* What needs to be done:
Word for word, copy out every line of the records, omitting each picture.

Spatial reasoning data

-------

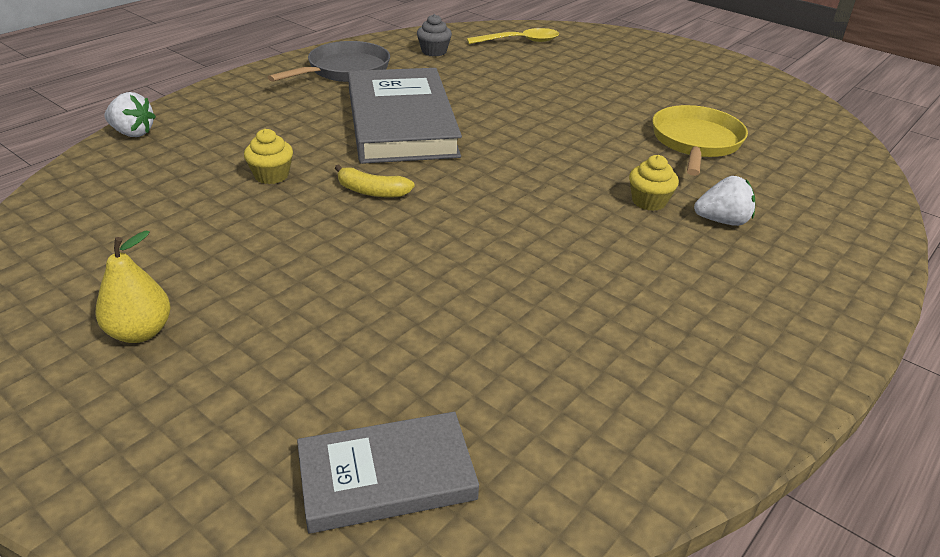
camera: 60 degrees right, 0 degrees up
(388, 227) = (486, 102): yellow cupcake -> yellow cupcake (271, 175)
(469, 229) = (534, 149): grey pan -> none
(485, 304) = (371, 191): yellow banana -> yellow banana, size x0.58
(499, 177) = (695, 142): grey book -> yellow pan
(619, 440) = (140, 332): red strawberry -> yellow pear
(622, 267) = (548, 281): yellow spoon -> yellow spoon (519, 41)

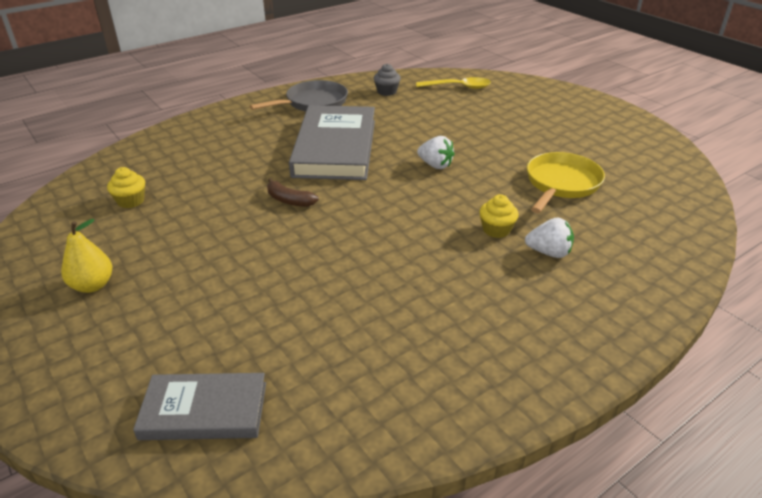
camera: 15 degrees right, 0 degrees up
(132, 133) = (147, 141): white strawberry -> white strawberry (435, 165)
(271, 175) = (225, 181): yellow cupcake -> yellow cupcake (131, 201)
(371, 191) = (289, 200): yellow banana -> brown banana

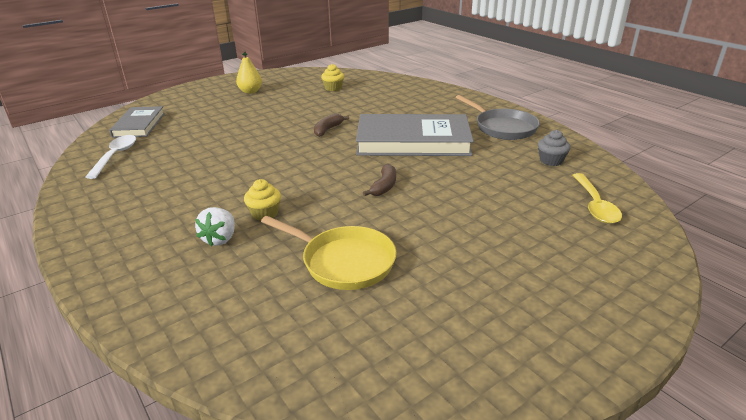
camera: 90 degrees right, 5 degrees down
(343, 404) = (115, 156): none -> white spoon
(435, 165) = (384, 186): white strawberry -> brown banana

-------

* Expected answer:
camera: 60 degrees right, 0 degrees up
(388, 227) = (486, 102): yellow cupcake -> yellow cupcake (271, 175)
(469, 229) = (534, 149): grey pan -> none
(485, 304) = (371, 191): yellow banana -> yellow banana, size x0.58
(499, 177) = (695, 142): grey book -> yellow pan
(619, 440) = (140, 332): red strawberry -> yellow pear
(622, 267) = (548, 281): yellow spoon -> yellow spoon (519, 41)

camera: 15 degrees right, 0 degrees up
(132, 133) = (147, 141): white strawberry -> white strawberry (435, 165)
(271, 175) = (225, 181): yellow cupcake -> yellow cupcake (131, 201)
(371, 191) = (289, 200): yellow banana -> brown banana

camera: 90 degrees right, 5 degrees down
(343, 404) = (115, 156): none -> white spoon
(435, 165) = (384, 186): white strawberry -> brown banana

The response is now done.